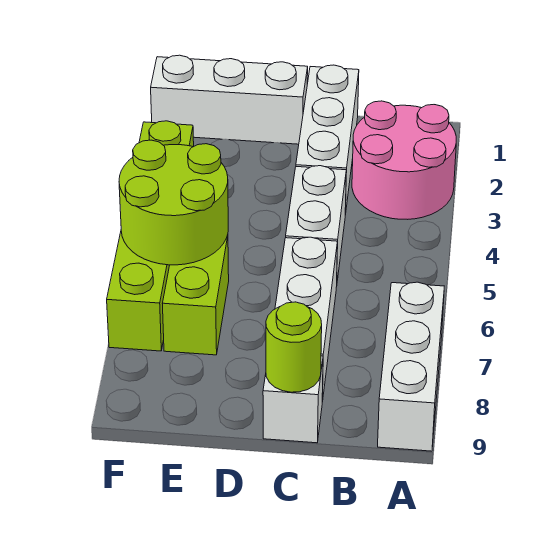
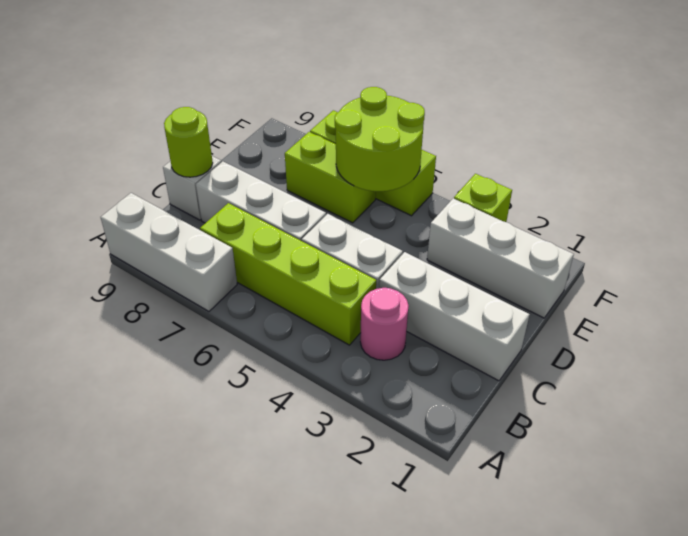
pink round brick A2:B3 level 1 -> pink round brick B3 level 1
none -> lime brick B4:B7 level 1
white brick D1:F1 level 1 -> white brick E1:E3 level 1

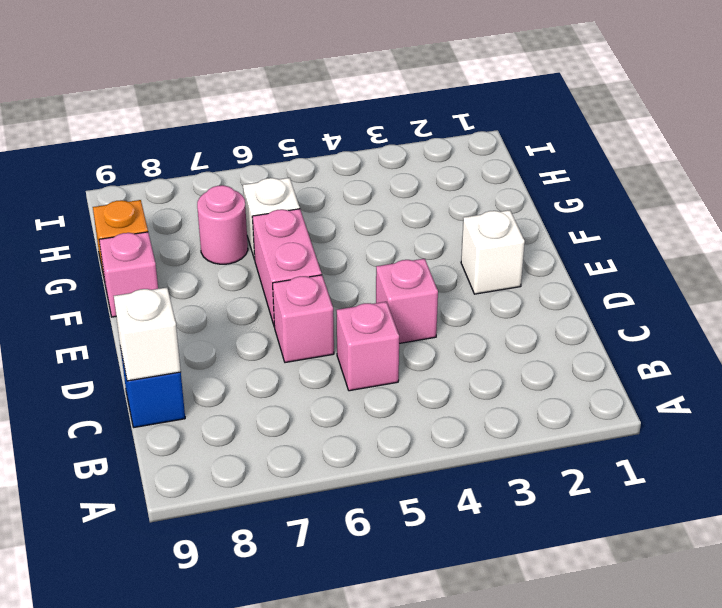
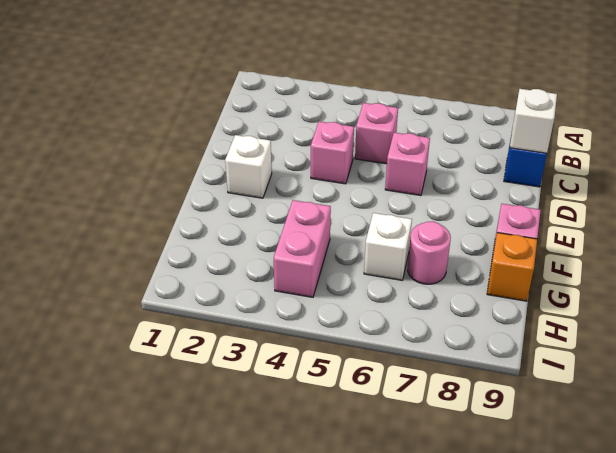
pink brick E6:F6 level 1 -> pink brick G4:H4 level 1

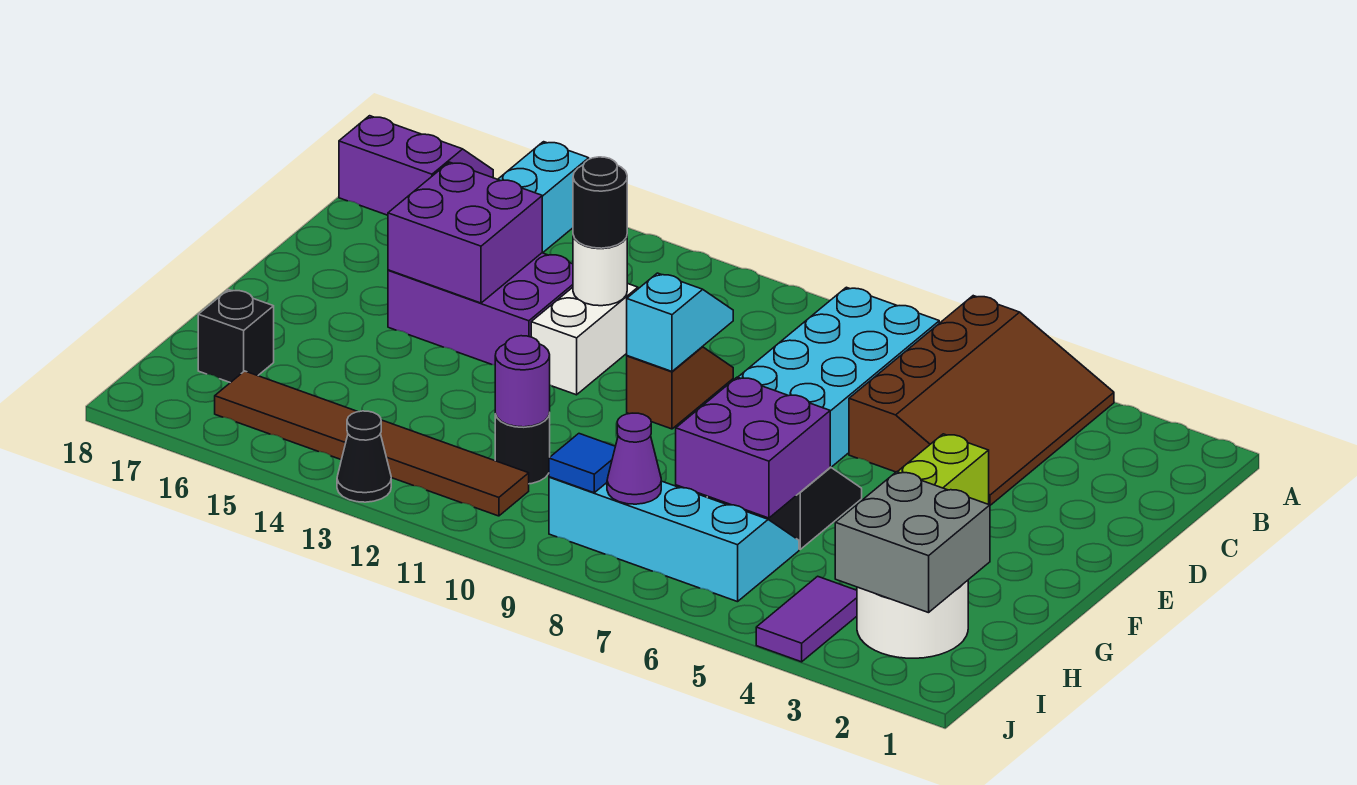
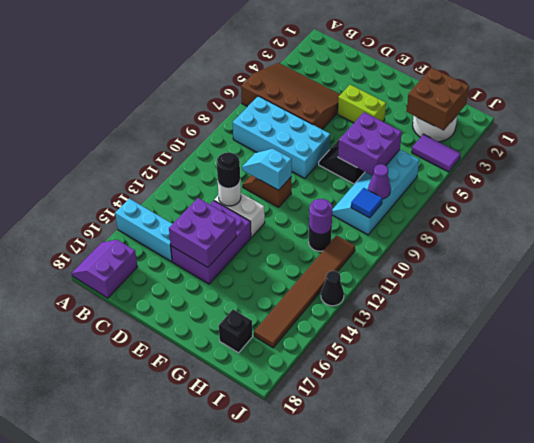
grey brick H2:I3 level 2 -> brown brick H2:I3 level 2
────────
Please print the span that begins at the line holding "none -> lime brick B4:B7 level 1" and ends at the last line of the data, both ends included, with no pictures.

none -> lime brick B4:B7 level 1
white brick D1:F1 level 1 -> white brick E1:E3 level 1

pink brick E6:F6 level 1 -> pink brick G4:H4 level 1

grey brick H2:I3 level 2 -> brown brick H2:I3 level 2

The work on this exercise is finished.